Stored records
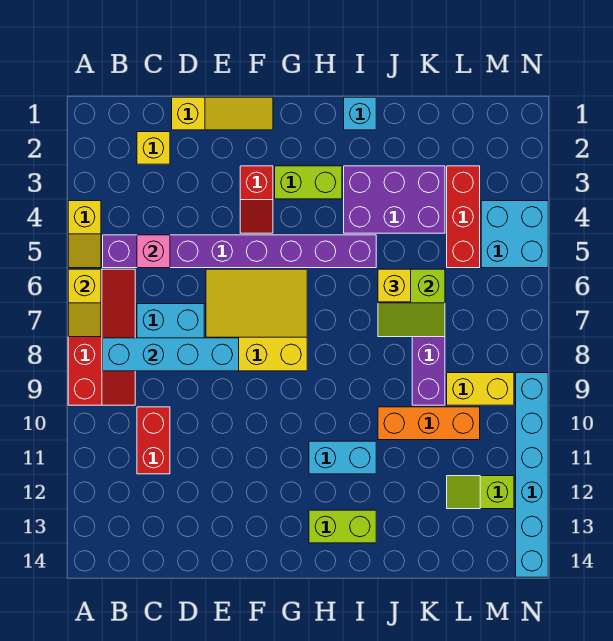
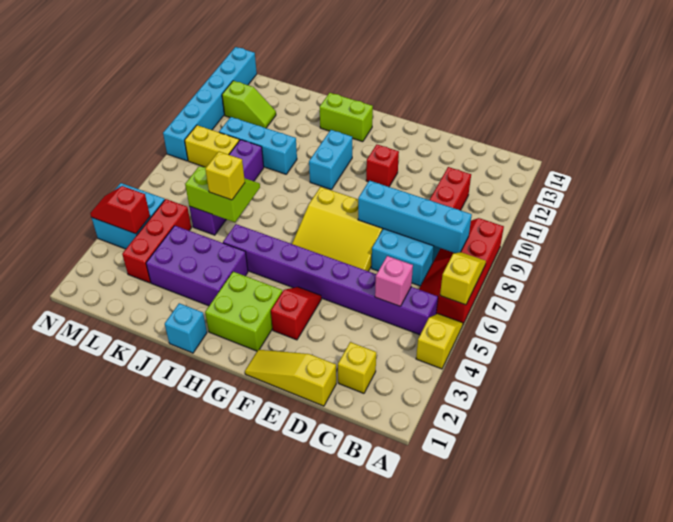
none -> red brick F11 level 1
lime brick G3:H3 level 1 -> lime brick G2:H3 level 1
cyan brick H11:I11 level 1 -> cyan brick H10:H11 level 1
orange brick J10:L10 level 1 -> cyan brick J10:L10 level 1
none -> red slope M4:N4 level 2 top M

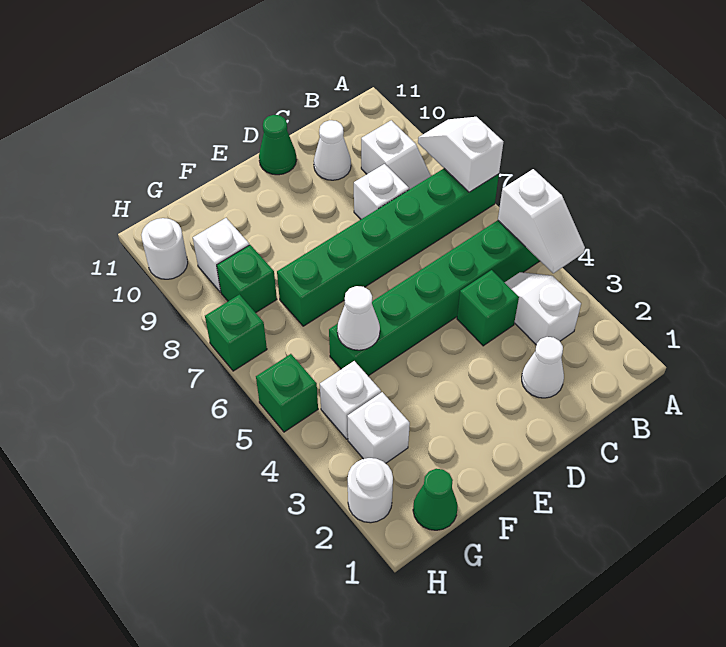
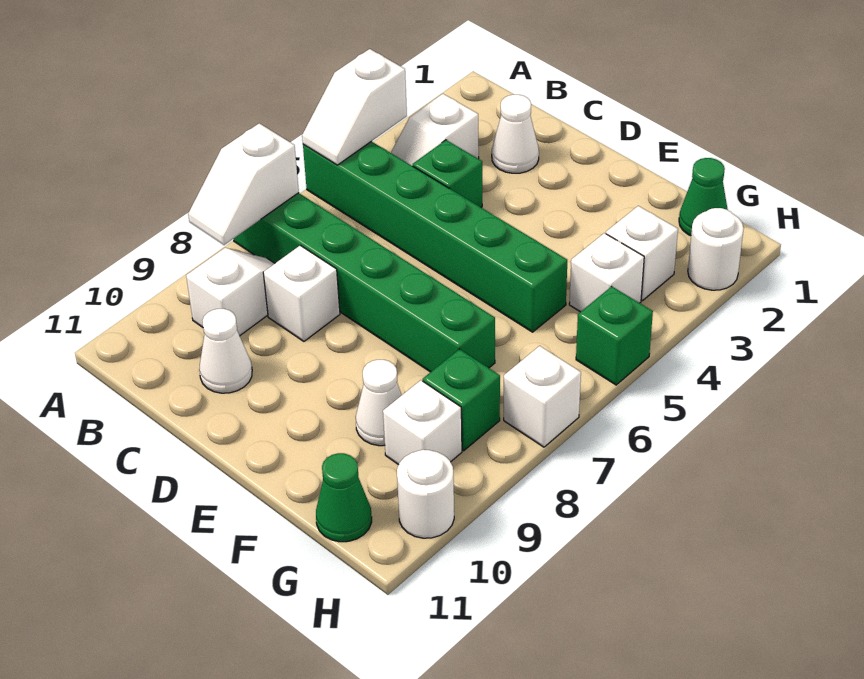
white slope A4:A5 level 2 top 5 -> white slope A4:A5 level 2 top 4
green cone D11 level 1 -> green cone G11 level 1
white cone F5 level 2 -> white cone F9 level 1
green brick H7 level 1 -> white brick H7 level 1

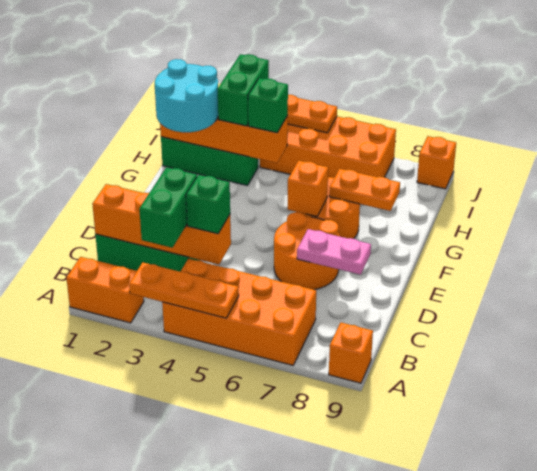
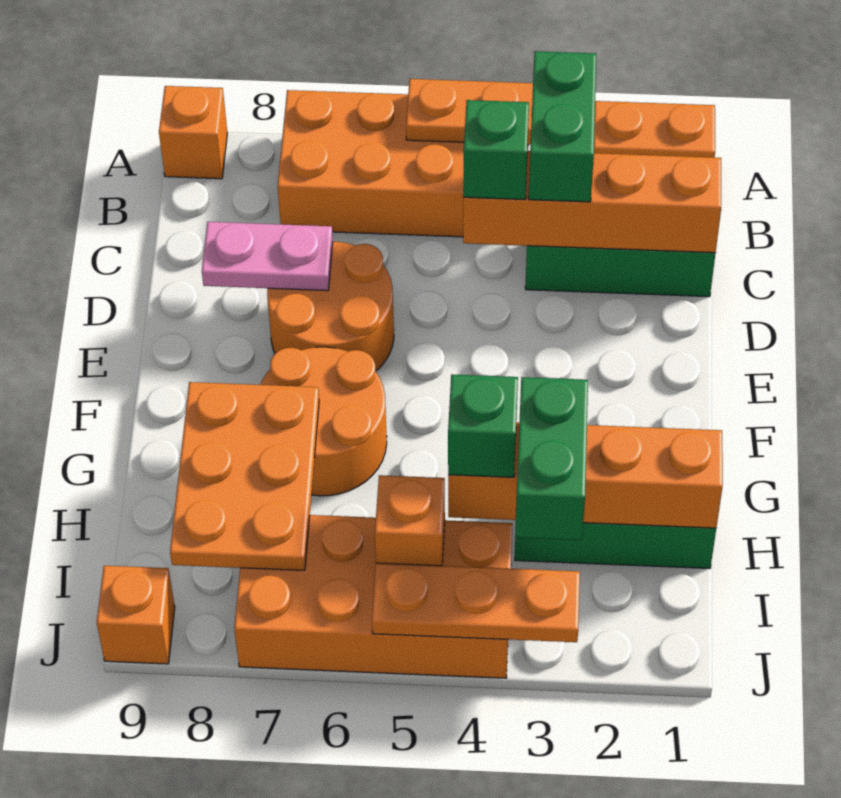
orange brick F6 level 2 -> orange brick I5 level 2
cyan round brick G1:H2 level 3 -> none
orange plate G7:G8 level 2 -> orange plate G7:I8 level 2

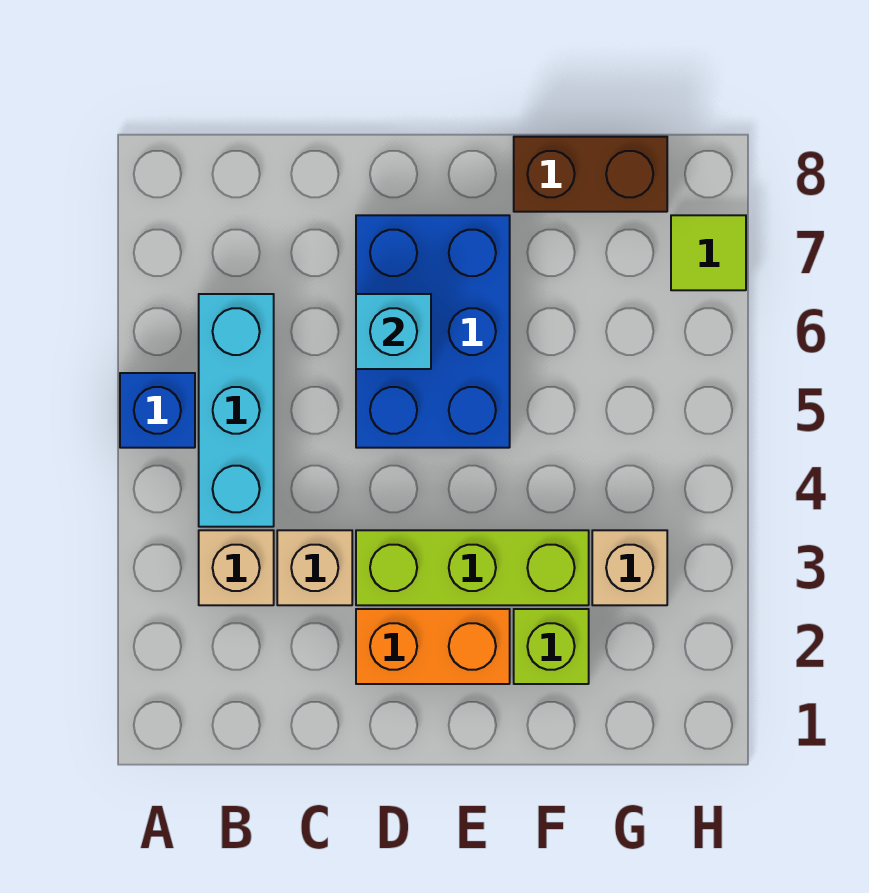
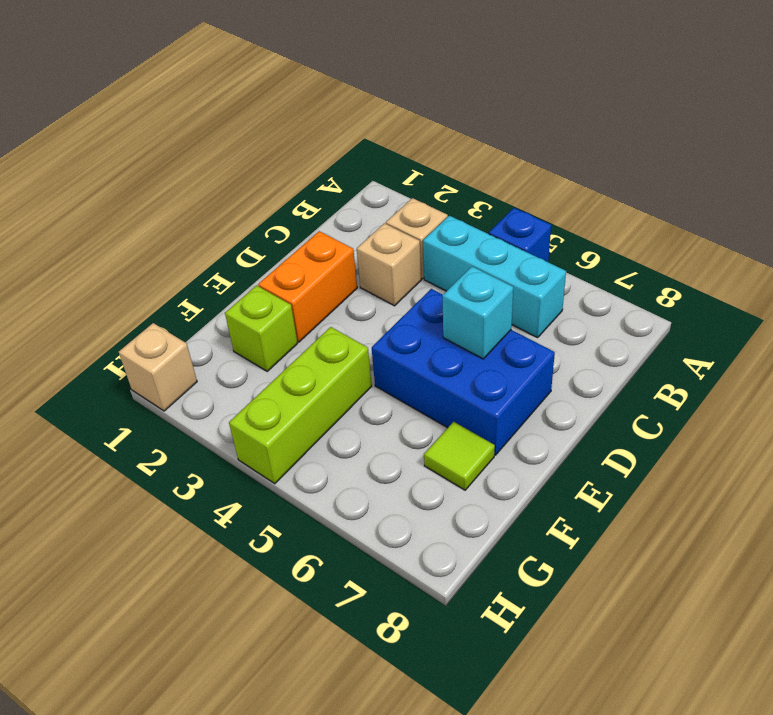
lime brick D3:F3 level 1 -> lime brick F4:H4 level 1
brown brick F8:G8 level 1 -> none
tan brick G3 level 1 -> tan brick H1 level 1
lime tile H7 level 1 -> lime tile F7 level 1

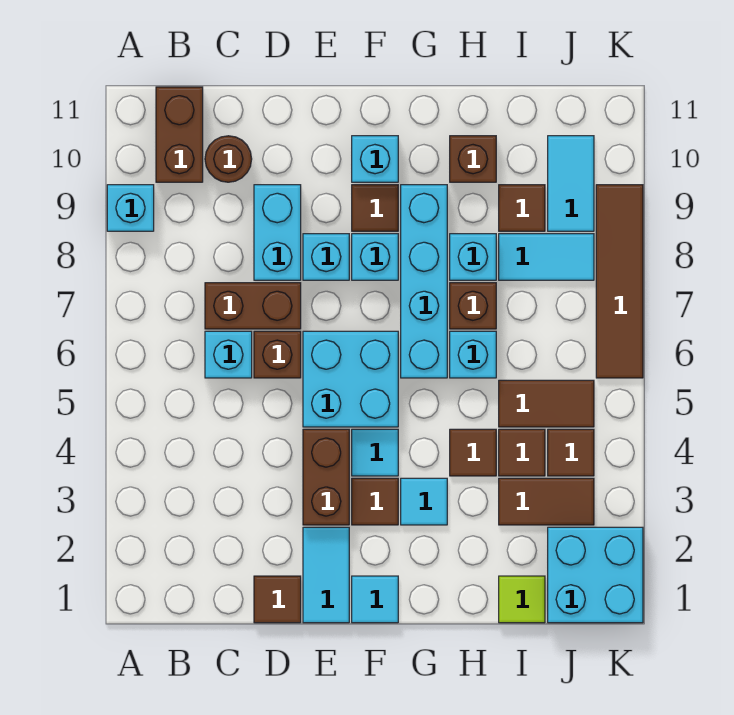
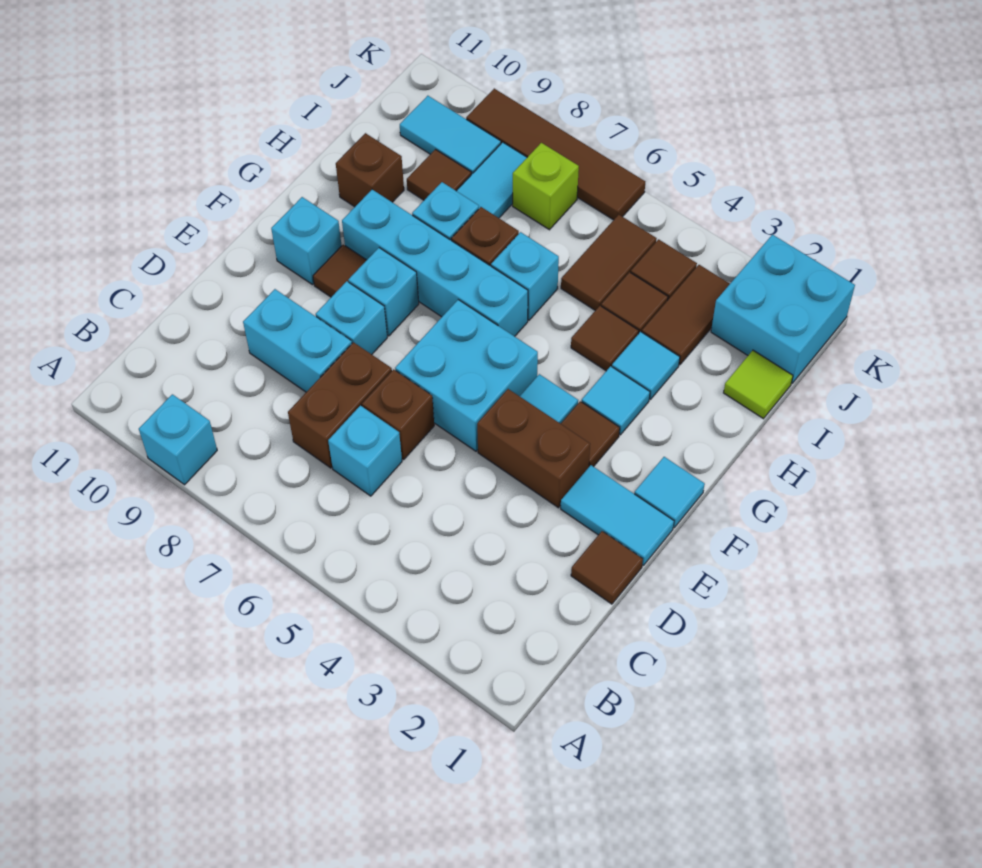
brown brick B10:B11 level 1 -> none
brown round brick C10 level 1 -> none
none -> cyan tile H3 level 1
none -> lime brick J7 level 1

Exercise brief: Respond with a single number: the count of lines in the entries above that contain the string "round".

Reply to the exercise: 2